▶ [TRY IT]: Write the data below out exactly as it stands. Do not include the pictures.

▶ [Collected data]:

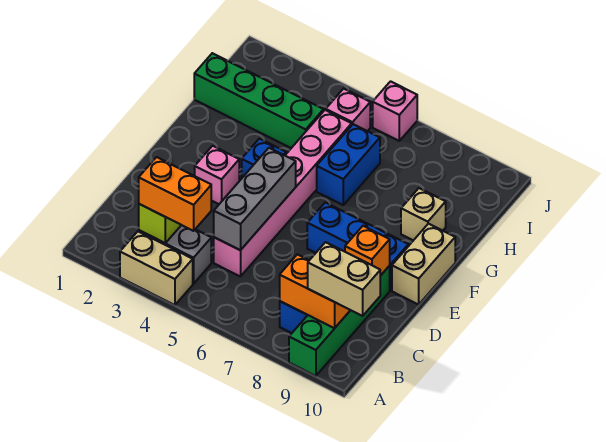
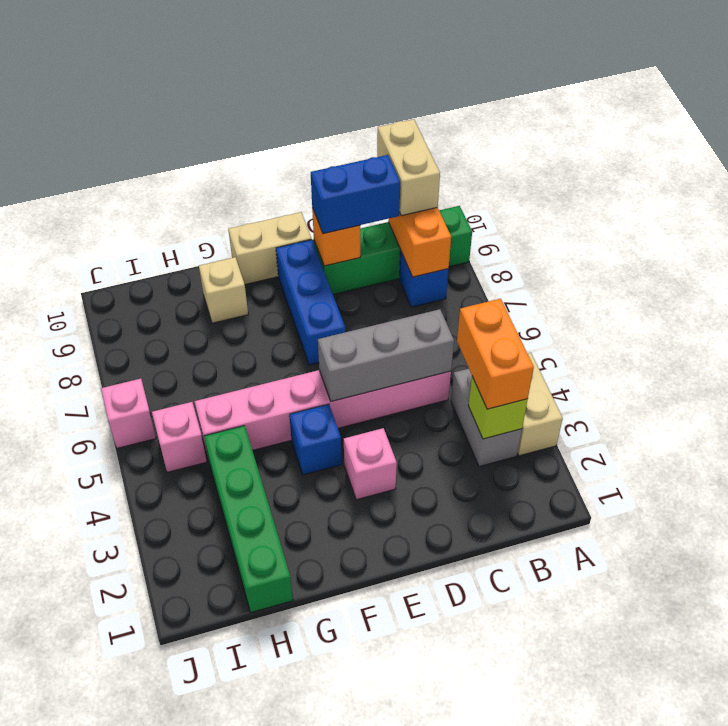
blue brick G6:H6 level 1 -> blue brick C9:D9 level 3

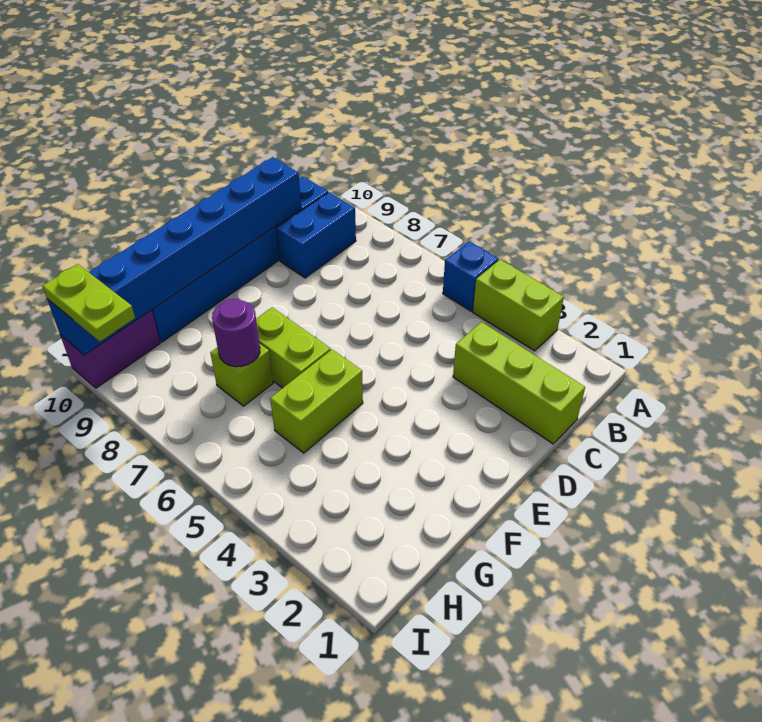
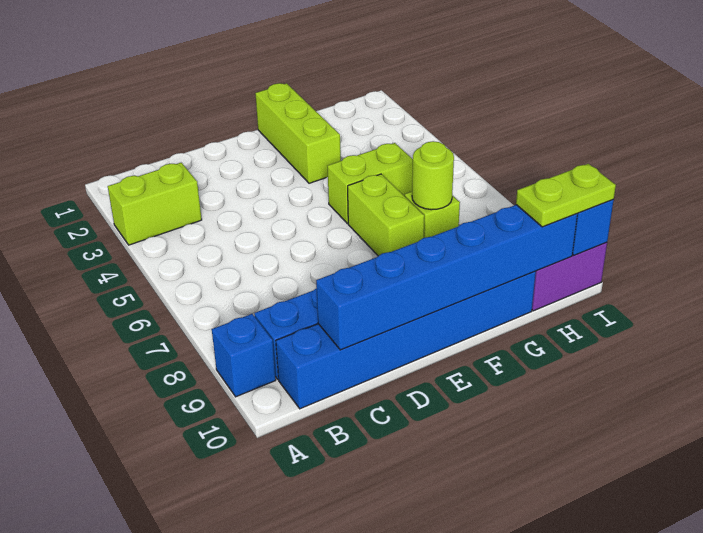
lime brick A3:A4 level 1 -> lime brick A3:B3 level 1
blue brick A5 level 1 -> blue brick A9 level 1
lime brick C1:C3 level 1 -> lime brick F1:F3 level 1
purple round brick G7 level 2 -> lime round brick G7 level 2
lime plate I9:I10 level 3 -> lime plate H10:I10 level 3

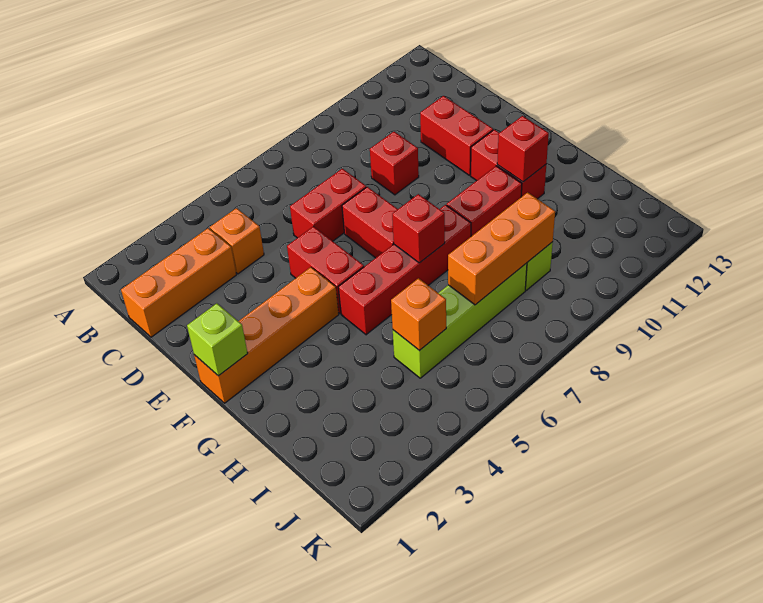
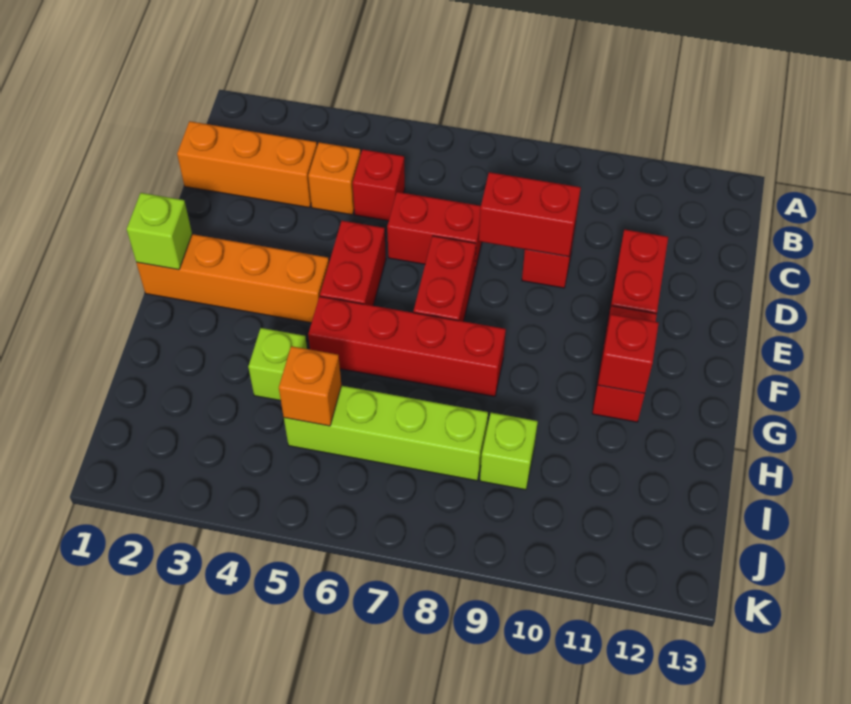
red brick G7 level 2 -> red brick C5 level 1
red brick G9:G10 level 1 -> red brick D8:D9 level 2
none -> lime brick H4 level 1
orange brick I7:I9 level 2 -> none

▶ [RESPONSE AREA]:
blue brick G6:H6 level 1 -> blue brick C9:D9 level 3

lime brick A3:A4 level 1 -> lime brick A3:B3 level 1
blue brick A5 level 1 -> blue brick A9 level 1
lime brick C1:C3 level 1 -> lime brick F1:F3 level 1
purple round brick G7 level 2 -> lime round brick G7 level 2
lime plate I9:I10 level 3 -> lime plate H10:I10 level 3

red brick G7 level 2 -> red brick C5 level 1
red brick G9:G10 level 1 -> red brick D8:D9 level 2
none -> lime brick H4 level 1
orange brick I7:I9 level 2 -> none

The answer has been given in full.